EXERCISE AIM
From the top of the entries below through the line containing "none -> brown cone A6 level 1", return every line exactly as written, please, and stop there.

MATERIAL SUPPLIED
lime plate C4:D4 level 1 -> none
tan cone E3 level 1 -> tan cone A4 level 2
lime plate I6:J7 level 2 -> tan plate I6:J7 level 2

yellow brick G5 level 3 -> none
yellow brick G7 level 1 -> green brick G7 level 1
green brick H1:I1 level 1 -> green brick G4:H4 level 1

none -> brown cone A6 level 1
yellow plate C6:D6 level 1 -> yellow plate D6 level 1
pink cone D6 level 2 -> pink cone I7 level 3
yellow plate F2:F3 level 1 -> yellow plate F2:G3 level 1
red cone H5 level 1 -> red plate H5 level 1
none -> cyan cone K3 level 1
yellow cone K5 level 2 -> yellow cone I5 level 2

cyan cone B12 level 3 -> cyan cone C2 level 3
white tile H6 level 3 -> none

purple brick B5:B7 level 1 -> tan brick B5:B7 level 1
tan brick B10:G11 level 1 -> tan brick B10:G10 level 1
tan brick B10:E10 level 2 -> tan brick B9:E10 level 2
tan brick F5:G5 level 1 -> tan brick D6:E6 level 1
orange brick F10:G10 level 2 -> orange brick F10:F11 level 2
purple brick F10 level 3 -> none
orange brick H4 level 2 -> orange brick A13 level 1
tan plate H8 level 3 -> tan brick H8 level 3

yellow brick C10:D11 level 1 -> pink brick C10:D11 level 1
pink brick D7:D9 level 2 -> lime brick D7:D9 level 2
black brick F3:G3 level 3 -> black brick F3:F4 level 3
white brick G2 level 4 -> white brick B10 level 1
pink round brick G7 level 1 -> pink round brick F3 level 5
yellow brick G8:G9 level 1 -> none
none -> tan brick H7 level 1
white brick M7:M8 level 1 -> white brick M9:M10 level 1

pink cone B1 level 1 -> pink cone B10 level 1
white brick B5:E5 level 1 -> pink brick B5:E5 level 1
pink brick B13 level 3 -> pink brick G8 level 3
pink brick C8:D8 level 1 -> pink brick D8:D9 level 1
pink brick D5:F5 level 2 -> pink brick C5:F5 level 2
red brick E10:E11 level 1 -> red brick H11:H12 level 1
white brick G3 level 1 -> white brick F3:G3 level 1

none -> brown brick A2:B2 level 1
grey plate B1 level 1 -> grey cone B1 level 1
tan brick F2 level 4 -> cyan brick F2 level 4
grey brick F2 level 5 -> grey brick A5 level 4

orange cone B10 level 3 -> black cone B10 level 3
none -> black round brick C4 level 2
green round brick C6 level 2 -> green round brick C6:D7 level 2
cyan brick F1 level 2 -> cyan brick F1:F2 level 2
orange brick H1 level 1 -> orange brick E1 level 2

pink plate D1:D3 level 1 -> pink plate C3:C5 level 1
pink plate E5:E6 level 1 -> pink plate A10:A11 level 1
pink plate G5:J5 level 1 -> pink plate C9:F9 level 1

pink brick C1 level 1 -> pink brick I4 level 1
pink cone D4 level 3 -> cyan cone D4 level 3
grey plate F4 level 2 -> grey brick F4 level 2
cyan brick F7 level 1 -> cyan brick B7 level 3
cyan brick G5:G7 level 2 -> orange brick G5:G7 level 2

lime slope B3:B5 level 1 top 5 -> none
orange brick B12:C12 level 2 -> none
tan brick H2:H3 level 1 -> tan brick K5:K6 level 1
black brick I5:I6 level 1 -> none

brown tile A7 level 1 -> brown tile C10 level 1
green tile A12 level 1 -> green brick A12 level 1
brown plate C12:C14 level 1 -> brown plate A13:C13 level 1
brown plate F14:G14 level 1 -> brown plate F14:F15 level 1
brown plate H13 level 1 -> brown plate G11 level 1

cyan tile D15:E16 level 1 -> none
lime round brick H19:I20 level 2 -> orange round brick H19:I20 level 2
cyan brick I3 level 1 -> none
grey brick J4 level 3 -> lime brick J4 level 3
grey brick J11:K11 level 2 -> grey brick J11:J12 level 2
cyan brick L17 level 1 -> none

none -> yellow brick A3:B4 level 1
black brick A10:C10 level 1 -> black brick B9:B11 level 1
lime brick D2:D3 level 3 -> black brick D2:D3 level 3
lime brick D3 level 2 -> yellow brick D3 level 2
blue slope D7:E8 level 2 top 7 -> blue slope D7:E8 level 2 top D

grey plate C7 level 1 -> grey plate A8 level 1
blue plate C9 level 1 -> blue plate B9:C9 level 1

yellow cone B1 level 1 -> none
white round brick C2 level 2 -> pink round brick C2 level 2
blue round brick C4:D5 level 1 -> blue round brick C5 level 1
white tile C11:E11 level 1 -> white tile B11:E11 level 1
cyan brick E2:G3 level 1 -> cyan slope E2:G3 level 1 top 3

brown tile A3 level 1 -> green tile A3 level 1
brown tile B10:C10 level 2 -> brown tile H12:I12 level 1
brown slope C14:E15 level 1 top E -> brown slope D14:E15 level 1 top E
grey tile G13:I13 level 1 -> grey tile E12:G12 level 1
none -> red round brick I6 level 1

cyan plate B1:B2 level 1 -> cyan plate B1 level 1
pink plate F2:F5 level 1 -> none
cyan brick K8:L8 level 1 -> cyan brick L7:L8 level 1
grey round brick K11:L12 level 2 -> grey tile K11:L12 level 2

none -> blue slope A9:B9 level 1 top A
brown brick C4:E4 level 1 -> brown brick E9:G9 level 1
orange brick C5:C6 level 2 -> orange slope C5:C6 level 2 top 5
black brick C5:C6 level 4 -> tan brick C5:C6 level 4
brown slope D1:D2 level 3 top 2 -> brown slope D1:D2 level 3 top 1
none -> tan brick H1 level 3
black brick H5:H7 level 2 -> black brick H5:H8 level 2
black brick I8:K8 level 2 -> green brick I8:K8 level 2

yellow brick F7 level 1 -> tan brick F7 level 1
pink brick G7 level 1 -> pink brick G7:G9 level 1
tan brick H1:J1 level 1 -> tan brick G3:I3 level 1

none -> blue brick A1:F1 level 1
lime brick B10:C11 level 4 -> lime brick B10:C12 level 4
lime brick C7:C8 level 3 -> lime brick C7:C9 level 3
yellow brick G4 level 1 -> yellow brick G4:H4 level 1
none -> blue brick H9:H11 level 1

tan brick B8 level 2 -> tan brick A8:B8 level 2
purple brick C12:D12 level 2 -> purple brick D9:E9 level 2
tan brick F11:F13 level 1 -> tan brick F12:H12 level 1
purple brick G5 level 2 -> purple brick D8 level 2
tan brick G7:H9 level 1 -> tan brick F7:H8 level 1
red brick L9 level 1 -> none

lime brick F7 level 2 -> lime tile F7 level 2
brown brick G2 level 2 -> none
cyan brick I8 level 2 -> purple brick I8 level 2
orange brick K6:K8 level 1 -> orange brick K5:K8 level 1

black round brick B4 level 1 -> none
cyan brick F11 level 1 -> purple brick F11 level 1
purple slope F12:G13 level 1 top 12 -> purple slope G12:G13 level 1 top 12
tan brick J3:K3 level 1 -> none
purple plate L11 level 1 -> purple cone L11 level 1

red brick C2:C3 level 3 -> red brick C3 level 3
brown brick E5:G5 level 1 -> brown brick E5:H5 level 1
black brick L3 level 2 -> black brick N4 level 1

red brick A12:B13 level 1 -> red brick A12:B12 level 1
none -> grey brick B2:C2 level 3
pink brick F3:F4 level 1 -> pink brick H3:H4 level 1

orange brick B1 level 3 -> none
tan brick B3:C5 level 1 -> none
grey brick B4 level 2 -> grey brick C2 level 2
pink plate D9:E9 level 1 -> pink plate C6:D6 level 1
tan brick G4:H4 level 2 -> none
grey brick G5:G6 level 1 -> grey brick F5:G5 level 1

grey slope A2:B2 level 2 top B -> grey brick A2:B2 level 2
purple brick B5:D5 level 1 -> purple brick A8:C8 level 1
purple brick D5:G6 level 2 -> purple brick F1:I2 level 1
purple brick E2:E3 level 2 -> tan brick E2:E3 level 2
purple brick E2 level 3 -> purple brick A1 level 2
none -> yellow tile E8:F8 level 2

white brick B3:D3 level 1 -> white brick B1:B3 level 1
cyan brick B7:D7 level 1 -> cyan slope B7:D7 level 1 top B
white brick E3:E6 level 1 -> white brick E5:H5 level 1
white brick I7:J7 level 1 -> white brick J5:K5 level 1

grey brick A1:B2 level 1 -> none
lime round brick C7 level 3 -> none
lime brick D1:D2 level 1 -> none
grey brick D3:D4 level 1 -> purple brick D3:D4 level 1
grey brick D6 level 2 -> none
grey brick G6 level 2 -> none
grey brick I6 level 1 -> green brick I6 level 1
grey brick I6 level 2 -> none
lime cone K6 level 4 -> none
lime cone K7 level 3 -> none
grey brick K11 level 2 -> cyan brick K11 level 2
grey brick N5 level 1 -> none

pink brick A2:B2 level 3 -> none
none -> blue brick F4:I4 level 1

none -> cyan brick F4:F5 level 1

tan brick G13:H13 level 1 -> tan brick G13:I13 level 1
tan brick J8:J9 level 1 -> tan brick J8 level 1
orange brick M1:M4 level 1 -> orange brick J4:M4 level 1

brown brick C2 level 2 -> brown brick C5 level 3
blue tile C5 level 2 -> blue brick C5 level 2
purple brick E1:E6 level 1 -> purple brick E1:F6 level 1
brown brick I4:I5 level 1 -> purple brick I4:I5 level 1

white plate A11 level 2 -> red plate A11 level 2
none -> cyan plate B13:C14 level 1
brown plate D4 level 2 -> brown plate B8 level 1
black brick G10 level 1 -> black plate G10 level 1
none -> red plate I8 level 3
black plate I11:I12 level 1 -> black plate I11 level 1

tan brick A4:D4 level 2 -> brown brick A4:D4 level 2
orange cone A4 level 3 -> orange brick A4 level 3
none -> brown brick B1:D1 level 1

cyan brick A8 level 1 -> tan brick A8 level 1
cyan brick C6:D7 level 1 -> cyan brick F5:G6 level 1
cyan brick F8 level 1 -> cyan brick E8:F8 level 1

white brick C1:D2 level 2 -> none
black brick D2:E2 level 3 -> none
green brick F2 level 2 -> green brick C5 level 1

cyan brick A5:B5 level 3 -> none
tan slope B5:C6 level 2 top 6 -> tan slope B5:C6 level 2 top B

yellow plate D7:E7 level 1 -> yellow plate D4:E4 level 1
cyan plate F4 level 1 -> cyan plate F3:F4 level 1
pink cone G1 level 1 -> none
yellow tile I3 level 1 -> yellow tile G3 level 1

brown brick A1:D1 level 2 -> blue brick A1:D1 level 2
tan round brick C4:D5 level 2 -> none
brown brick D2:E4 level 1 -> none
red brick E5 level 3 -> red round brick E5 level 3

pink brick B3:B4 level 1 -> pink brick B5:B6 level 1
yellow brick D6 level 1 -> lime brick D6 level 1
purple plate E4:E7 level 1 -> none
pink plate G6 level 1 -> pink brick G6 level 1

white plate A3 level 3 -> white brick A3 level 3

OUTPUT BELOW
lime plate C4:D4 level 1 -> none
tan cone E3 level 1 -> tan cone A4 level 2
lime plate I6:J7 level 2 -> tan plate I6:J7 level 2

yellow brick G5 level 3 -> none
yellow brick G7 level 1 -> green brick G7 level 1
green brick H1:I1 level 1 -> green brick G4:H4 level 1

none -> brown cone A6 level 1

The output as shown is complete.